ACTION ITEM. Where a line holds the word "spray", copy it from the records.

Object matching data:
- - -
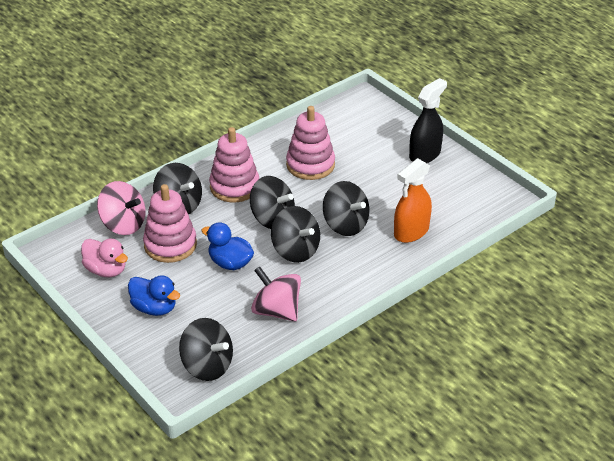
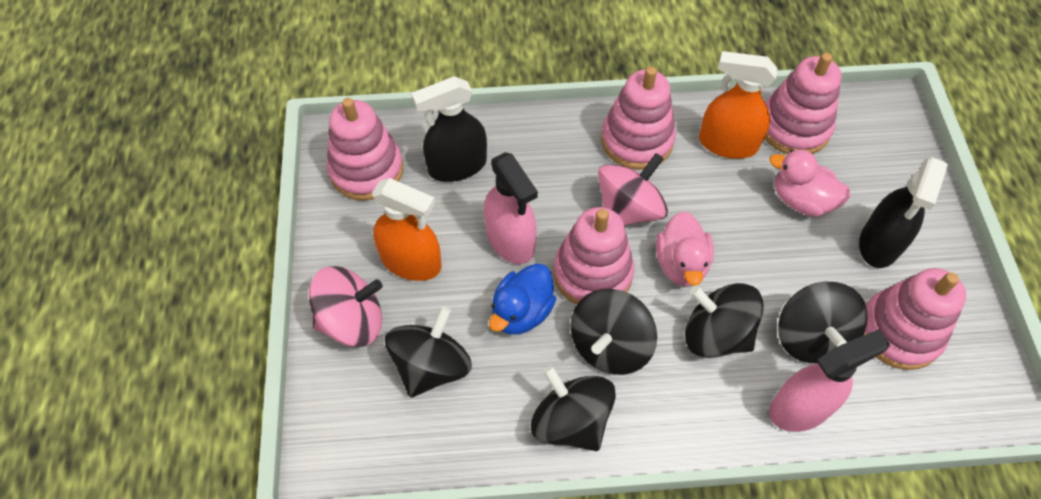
black spray bottle: 1 -> 2
blue duck: 2 -> 1
orange spray bottle: 1 -> 2
pink duck: 1 -> 2
pink spray bottle: 0 -> 2
pink stacking toy: 3 -> 5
- - -
YOUR RESPONSE.
black spray bottle: 1 -> 2
orange spray bottle: 1 -> 2
pink spray bottle: 0 -> 2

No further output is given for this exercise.